▶ INFORMATION PROVIDED:
╔══
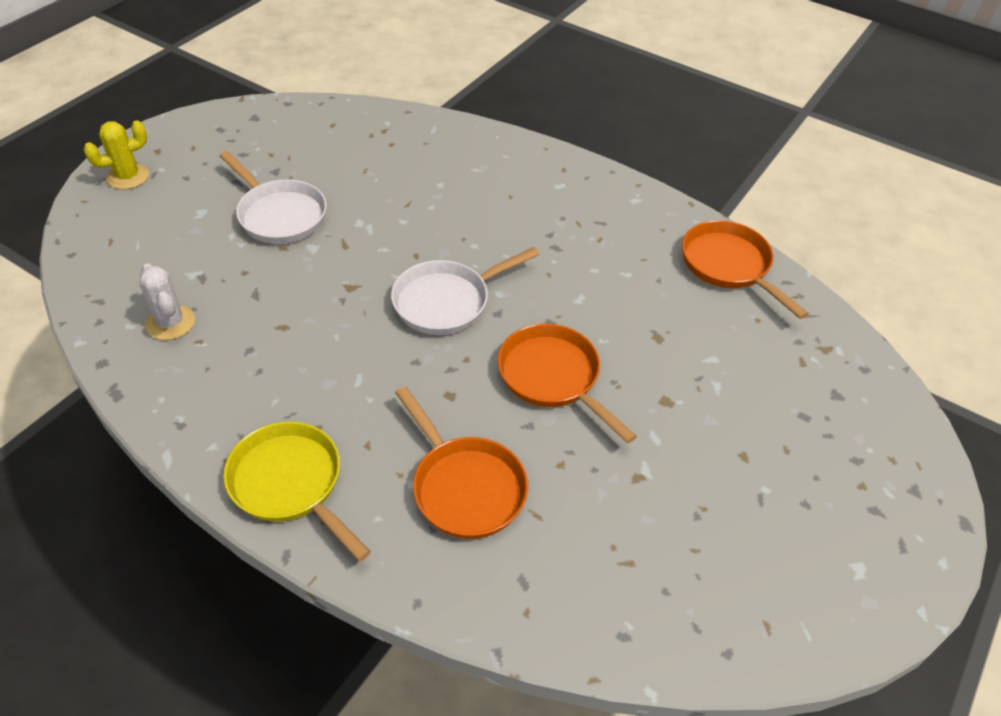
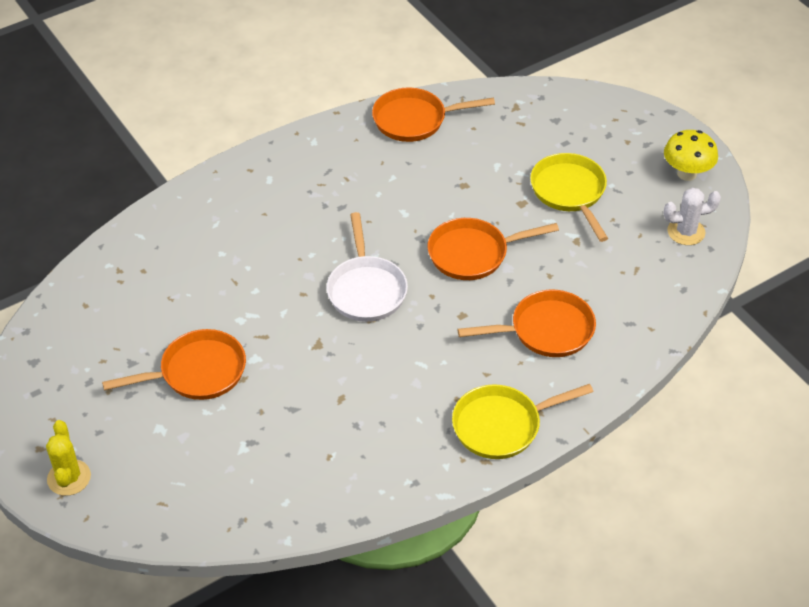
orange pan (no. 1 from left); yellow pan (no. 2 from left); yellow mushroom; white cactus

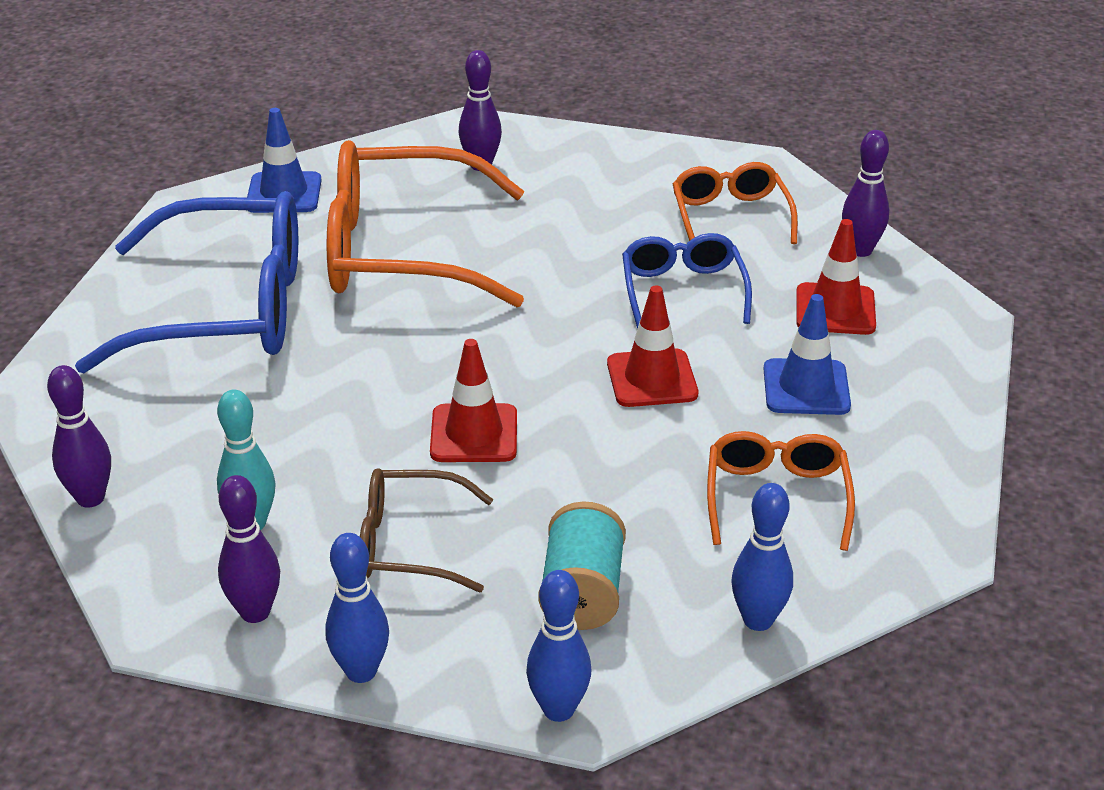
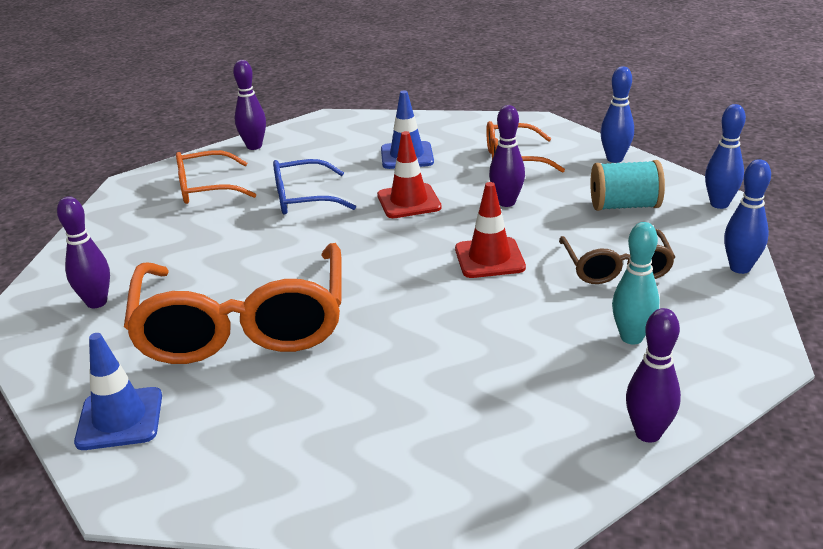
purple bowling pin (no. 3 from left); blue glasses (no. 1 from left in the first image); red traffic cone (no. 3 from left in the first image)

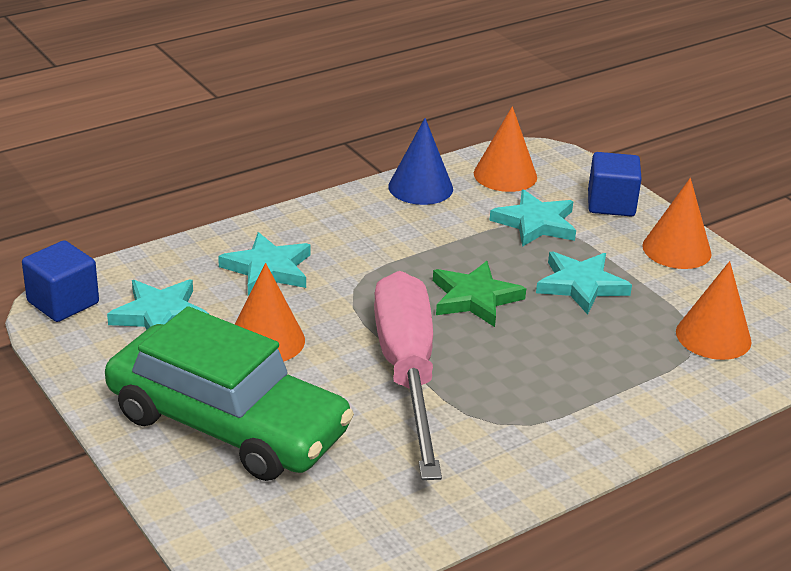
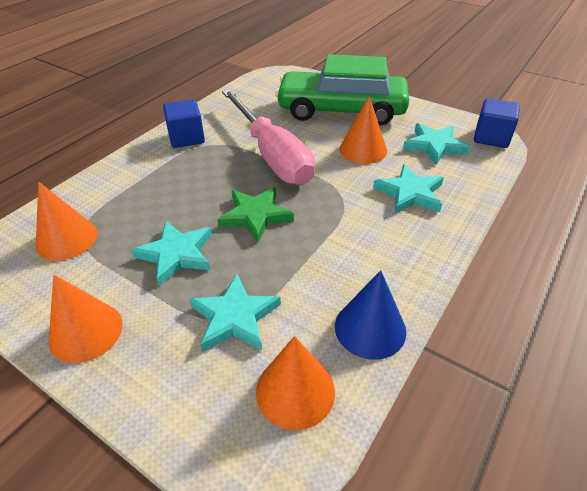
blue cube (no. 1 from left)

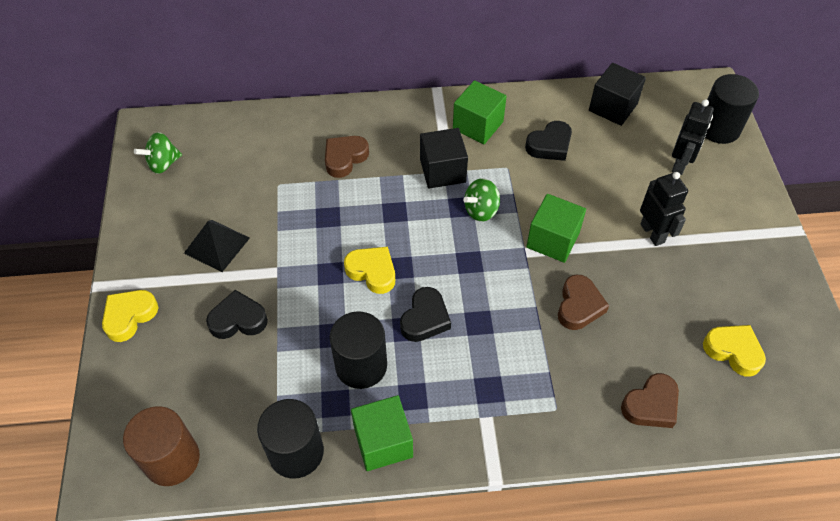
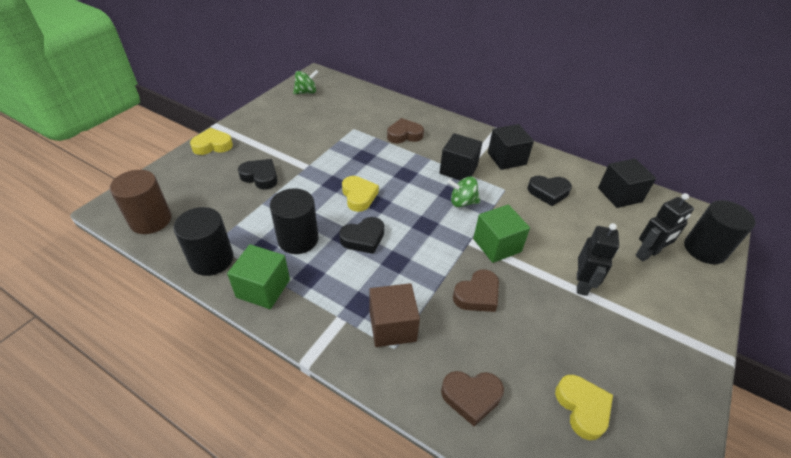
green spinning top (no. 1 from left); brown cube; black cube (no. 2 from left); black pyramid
╚══
▶ EXERCISE GOAL:
Would you retype the listing above exactly, omitting its pictures?

▶ ANSWER:
orange pan (no. 1 from left); yellow pan (no. 2 from left); yellow mushroom; white cactus

purple bowling pin (no. 3 from left); blue glasses (no. 1 from left in the first image); red traffic cone (no. 3 from left in the first image)

blue cube (no. 1 from left)

green spinning top (no. 1 from left); brown cube; black cube (no. 2 from left); black pyramid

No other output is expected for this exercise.